### Assignment:
Below are entries. Reproduce exactly the lines between the line holding "IC3 pin NC: none -> VA" and the line holding "R10: none -> 1.5k (GND, W9)", inclusive, and only those.

### Information supplied:
----

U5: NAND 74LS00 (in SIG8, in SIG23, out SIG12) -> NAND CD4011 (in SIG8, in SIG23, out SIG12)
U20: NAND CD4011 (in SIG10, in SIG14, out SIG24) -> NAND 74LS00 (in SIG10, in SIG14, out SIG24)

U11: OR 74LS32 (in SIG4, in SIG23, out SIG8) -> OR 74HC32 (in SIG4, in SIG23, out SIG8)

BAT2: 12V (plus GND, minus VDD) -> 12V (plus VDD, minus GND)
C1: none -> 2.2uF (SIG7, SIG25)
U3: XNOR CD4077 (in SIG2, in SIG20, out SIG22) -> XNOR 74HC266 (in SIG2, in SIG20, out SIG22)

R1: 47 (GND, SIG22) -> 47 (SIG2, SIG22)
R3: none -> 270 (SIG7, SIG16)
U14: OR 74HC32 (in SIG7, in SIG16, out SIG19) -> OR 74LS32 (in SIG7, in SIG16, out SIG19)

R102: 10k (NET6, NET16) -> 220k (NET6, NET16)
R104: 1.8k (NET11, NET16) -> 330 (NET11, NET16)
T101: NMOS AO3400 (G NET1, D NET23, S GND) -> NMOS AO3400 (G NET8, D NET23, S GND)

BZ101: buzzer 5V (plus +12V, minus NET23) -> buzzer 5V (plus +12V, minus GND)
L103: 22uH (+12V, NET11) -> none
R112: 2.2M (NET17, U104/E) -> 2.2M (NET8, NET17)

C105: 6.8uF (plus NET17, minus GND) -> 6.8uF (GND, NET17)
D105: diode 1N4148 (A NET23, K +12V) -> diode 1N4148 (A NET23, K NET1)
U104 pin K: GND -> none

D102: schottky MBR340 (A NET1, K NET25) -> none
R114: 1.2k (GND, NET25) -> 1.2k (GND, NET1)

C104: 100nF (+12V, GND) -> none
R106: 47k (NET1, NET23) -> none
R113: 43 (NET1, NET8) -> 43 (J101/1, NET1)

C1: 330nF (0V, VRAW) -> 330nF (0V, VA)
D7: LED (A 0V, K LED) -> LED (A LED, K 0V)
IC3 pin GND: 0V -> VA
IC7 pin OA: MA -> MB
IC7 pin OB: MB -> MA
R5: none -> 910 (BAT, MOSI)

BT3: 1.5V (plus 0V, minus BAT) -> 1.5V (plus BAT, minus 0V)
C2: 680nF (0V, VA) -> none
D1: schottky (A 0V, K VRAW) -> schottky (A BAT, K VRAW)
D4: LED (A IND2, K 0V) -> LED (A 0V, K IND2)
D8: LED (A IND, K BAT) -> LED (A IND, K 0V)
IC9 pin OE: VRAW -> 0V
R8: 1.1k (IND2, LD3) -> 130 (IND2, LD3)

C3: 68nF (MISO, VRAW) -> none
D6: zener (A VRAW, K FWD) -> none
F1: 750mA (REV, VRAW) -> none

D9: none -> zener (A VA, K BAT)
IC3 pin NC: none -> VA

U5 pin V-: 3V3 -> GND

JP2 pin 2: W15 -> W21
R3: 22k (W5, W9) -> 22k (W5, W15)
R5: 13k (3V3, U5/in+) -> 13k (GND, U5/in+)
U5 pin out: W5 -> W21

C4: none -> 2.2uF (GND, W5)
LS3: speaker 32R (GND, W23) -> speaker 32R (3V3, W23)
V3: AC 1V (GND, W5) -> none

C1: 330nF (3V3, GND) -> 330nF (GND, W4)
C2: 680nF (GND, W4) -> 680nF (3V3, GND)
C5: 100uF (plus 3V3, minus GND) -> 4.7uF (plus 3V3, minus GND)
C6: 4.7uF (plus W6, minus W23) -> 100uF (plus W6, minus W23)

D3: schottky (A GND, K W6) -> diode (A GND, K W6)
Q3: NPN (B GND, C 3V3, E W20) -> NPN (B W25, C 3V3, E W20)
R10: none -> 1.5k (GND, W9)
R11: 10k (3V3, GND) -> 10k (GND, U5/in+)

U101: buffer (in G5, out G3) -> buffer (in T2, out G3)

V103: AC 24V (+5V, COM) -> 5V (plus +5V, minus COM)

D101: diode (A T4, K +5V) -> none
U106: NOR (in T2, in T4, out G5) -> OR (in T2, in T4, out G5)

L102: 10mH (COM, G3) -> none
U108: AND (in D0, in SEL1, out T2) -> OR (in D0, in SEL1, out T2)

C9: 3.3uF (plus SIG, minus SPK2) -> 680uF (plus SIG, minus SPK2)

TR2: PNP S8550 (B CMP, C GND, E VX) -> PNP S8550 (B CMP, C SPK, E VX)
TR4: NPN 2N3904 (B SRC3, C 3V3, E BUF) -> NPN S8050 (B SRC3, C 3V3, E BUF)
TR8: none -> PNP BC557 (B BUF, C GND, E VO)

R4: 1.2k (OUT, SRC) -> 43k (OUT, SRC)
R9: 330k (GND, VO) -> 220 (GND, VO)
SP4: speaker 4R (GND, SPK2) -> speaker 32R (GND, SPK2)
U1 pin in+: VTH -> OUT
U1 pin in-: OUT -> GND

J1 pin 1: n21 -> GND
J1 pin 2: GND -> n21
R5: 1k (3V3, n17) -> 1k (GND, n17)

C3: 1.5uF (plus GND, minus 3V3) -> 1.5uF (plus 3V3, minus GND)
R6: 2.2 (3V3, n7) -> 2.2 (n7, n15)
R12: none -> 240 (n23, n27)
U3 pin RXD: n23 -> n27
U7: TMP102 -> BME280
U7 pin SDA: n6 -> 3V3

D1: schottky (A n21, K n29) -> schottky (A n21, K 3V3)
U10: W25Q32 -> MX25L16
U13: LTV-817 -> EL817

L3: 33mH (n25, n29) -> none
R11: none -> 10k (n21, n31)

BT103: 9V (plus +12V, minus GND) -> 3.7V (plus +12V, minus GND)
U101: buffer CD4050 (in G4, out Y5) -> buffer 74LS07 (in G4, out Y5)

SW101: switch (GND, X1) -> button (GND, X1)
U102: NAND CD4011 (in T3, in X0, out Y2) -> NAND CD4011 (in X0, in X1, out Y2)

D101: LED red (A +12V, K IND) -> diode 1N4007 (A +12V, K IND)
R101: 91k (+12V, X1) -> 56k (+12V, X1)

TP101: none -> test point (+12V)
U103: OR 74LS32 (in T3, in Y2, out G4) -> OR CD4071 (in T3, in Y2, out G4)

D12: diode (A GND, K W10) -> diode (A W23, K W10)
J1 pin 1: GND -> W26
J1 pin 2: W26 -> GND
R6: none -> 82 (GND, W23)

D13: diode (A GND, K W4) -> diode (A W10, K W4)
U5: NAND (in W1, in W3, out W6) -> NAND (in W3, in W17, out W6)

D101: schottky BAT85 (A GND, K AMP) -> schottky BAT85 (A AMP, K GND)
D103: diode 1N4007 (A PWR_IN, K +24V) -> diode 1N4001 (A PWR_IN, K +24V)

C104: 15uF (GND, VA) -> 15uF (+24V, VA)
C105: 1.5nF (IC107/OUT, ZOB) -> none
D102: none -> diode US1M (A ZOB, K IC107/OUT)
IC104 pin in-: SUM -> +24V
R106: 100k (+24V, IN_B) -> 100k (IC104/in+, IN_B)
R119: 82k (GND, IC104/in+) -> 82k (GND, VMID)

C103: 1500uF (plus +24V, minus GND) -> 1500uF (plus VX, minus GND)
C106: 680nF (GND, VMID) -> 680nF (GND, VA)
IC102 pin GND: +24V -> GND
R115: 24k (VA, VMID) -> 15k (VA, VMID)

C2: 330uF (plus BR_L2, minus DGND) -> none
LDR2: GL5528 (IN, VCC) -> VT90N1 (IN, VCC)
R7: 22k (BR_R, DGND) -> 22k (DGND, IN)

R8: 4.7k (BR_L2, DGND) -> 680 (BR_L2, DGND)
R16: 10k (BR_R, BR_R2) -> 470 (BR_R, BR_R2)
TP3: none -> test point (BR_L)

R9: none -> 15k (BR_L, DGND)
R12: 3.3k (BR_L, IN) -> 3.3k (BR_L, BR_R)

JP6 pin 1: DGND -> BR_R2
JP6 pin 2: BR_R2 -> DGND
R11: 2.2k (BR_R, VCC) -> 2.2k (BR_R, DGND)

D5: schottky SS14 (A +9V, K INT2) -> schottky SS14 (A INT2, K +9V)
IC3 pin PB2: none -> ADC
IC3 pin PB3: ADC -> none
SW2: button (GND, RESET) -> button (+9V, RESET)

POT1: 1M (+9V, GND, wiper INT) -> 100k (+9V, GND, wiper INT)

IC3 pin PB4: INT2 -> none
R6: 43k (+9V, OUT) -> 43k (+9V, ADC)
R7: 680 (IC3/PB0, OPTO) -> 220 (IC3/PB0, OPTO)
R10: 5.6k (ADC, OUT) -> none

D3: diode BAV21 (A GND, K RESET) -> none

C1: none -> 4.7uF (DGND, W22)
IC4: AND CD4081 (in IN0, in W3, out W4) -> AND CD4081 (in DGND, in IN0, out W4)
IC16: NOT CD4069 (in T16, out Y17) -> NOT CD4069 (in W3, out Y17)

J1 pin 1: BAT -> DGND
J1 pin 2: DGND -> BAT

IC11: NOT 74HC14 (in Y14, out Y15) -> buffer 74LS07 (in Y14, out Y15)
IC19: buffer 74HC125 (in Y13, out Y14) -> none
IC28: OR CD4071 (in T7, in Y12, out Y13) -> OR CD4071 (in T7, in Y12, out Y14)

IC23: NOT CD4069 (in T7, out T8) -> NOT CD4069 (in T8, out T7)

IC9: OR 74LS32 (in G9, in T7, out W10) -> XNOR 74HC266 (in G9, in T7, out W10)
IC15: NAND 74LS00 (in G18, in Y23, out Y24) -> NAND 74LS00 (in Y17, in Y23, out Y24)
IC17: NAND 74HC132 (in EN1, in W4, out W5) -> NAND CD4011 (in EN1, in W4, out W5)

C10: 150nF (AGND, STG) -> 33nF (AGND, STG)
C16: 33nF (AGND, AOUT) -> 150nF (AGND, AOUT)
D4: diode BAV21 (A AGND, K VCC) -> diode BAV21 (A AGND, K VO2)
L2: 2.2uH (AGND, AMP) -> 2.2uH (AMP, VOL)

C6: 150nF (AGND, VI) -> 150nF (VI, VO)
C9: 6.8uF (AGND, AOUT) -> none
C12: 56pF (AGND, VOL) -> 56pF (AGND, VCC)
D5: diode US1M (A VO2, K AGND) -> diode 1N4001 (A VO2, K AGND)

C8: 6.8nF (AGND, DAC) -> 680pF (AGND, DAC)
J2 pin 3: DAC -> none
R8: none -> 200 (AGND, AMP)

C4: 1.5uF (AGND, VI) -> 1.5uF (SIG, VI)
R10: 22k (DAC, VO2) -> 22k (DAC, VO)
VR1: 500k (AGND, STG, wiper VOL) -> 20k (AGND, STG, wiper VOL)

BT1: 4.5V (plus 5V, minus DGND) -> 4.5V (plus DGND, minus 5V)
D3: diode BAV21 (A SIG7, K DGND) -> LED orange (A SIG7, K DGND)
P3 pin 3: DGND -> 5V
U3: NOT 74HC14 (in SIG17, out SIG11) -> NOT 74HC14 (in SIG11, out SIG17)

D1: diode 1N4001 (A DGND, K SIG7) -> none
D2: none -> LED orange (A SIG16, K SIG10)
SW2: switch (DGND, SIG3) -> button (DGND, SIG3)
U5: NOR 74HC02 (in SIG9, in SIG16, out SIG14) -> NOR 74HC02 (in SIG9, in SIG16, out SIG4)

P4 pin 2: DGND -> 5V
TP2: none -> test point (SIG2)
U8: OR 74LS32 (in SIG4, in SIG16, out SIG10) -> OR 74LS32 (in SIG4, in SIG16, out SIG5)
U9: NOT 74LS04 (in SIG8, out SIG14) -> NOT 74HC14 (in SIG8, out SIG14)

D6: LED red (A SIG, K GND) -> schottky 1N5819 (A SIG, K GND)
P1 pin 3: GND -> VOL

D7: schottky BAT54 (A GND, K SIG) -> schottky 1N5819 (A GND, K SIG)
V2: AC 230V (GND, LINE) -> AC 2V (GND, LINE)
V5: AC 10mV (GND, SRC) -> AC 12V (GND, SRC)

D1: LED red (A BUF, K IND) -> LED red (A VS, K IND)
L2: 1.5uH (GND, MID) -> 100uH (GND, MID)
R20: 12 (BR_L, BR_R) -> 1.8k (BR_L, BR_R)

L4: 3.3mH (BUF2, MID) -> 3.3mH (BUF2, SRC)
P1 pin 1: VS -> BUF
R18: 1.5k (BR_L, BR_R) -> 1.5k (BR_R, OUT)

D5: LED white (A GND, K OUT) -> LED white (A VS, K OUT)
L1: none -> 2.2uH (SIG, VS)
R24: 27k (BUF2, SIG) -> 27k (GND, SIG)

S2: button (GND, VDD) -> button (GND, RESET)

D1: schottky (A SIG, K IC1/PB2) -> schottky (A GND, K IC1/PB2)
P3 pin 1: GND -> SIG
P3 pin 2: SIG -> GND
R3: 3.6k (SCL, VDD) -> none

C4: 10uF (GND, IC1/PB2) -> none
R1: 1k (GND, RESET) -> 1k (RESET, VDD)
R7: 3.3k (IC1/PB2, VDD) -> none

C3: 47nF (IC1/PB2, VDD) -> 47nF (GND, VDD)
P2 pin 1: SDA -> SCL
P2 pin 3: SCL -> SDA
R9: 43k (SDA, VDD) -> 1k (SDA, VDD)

----

### Written answer:
IC3 pin NC: none -> VA

U5 pin V-: 3V3 -> GND

JP2 pin 2: W15 -> W21
R3: 22k (W5, W9) -> 22k (W5, W15)
R5: 13k (3V3, U5/in+) -> 13k (GND, U5/in+)
U5 pin out: W5 -> W21

C4: none -> 2.2uF (GND, W5)
LS3: speaker 32R (GND, W23) -> speaker 32R (3V3, W23)
V3: AC 1V (GND, W5) -> none

C1: 330nF (3V3, GND) -> 330nF (GND, W4)
C2: 680nF (GND, W4) -> 680nF (3V3, GND)
C5: 100uF (plus 3V3, minus GND) -> 4.7uF (plus 3V3, minus GND)
C6: 4.7uF (plus W6, minus W23) -> 100uF (plus W6, minus W23)

D3: schottky (A GND, K W6) -> diode (A GND, K W6)
Q3: NPN (B GND, C 3V3, E W20) -> NPN (B W25, C 3V3, E W20)
R10: none -> 1.5k (GND, W9)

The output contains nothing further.